WHAT IS EXPECTED:
Once the pictures are removed, reproduce what is left of the data below exactly.

[GIVEN RECORDS Boundary: Start]

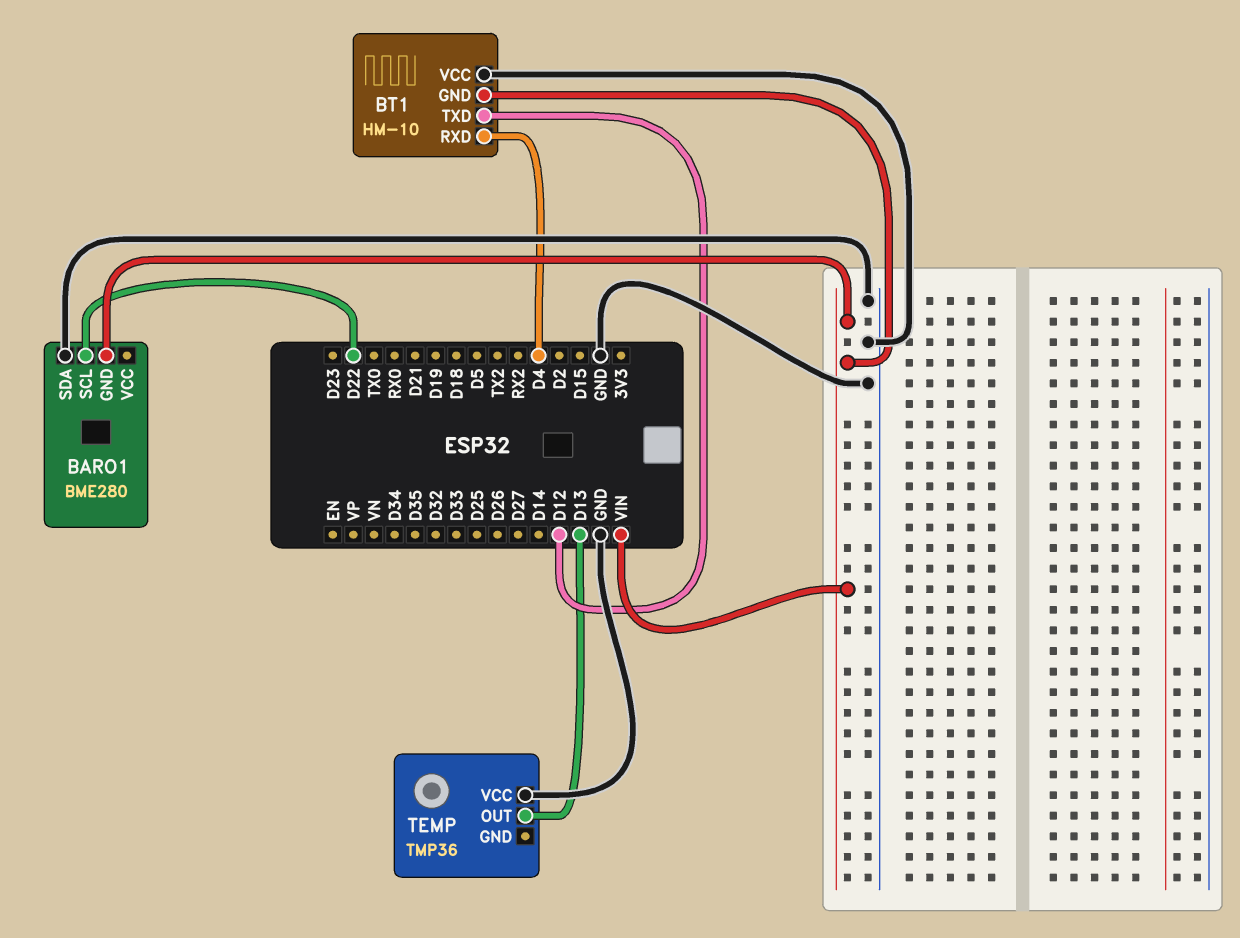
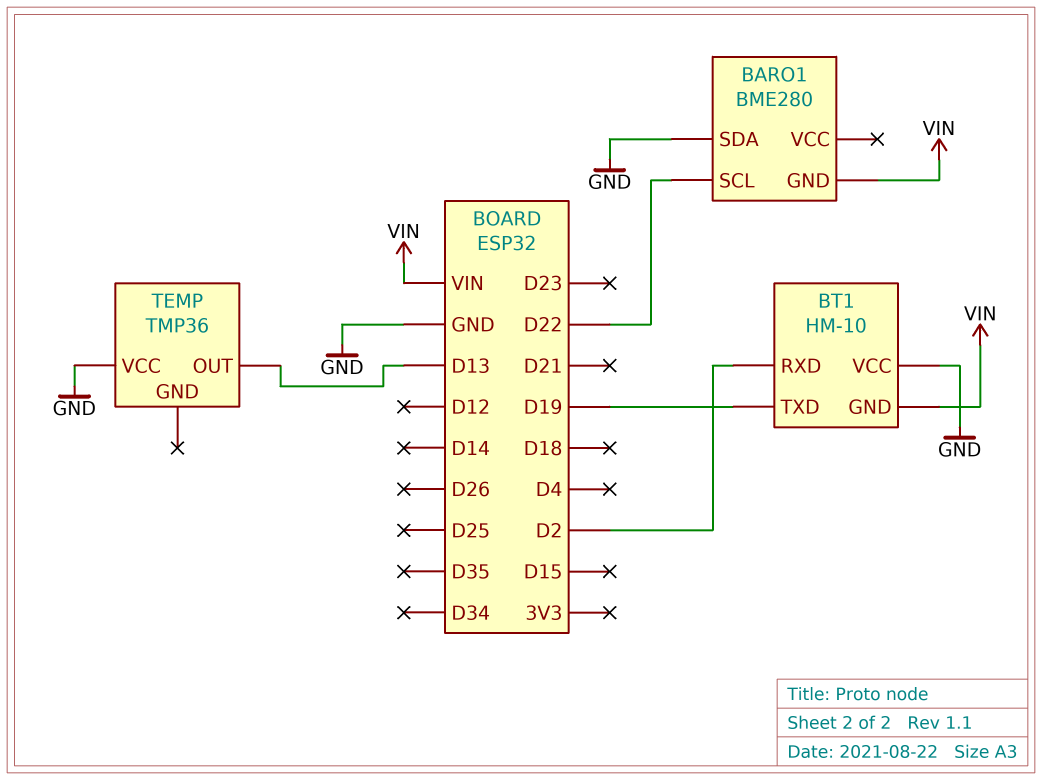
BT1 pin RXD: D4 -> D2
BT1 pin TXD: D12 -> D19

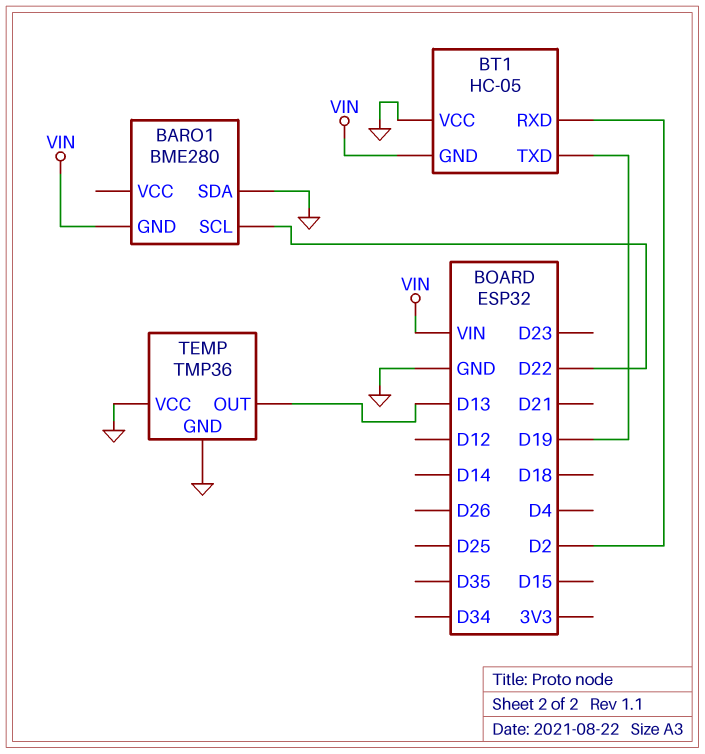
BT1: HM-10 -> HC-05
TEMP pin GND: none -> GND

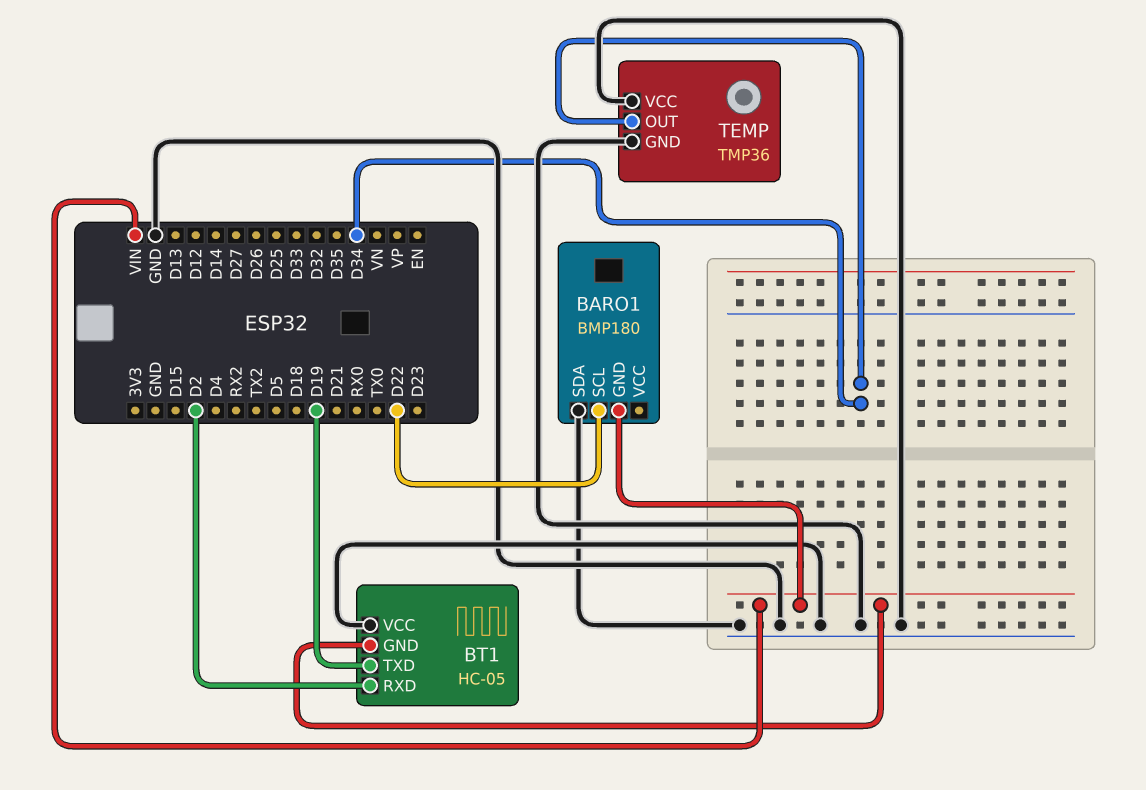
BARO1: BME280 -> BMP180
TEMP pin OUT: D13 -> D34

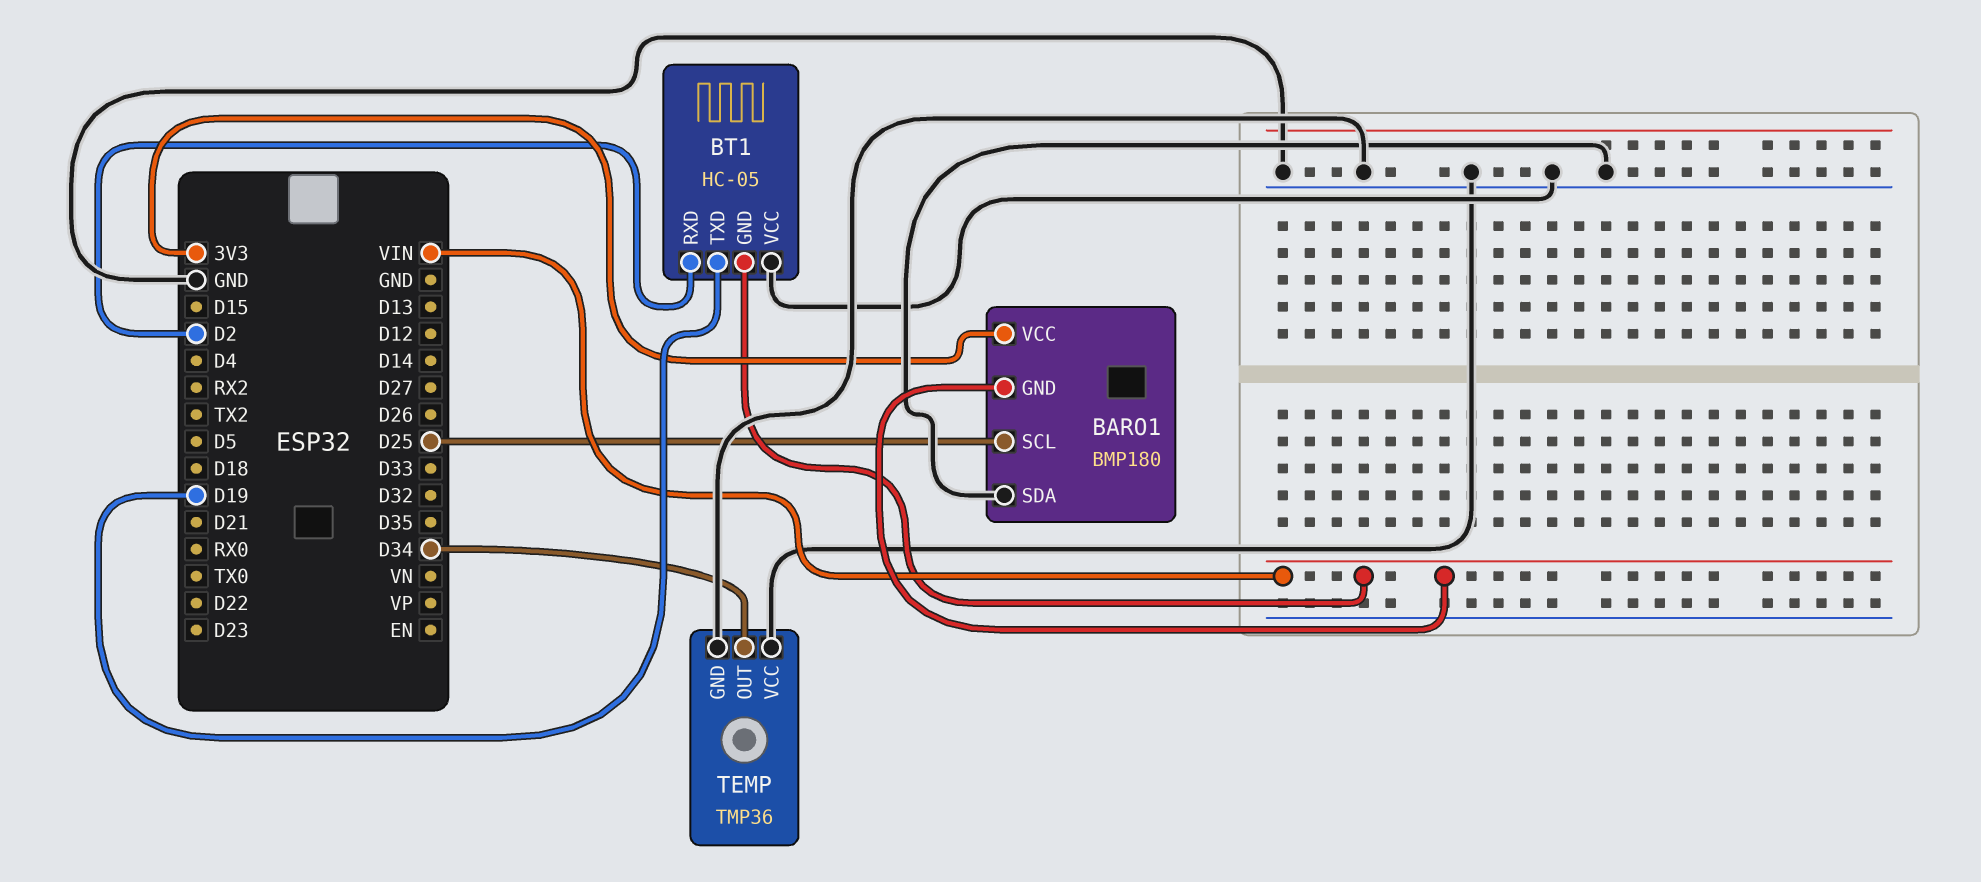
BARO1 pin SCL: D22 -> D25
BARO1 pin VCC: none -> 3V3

[GIVEN RECORDS Boundary: End]

EXERCISE OUTPUT:
BT1 pin RXD: D4 -> D2
BT1 pin TXD: D12 -> D19

BT1: HM-10 -> HC-05
TEMP pin GND: none -> GND

BARO1: BME280 -> BMP180
TEMP pin OUT: D13 -> D34

BARO1 pin SCL: D22 -> D25
BARO1 pin VCC: none -> 3V3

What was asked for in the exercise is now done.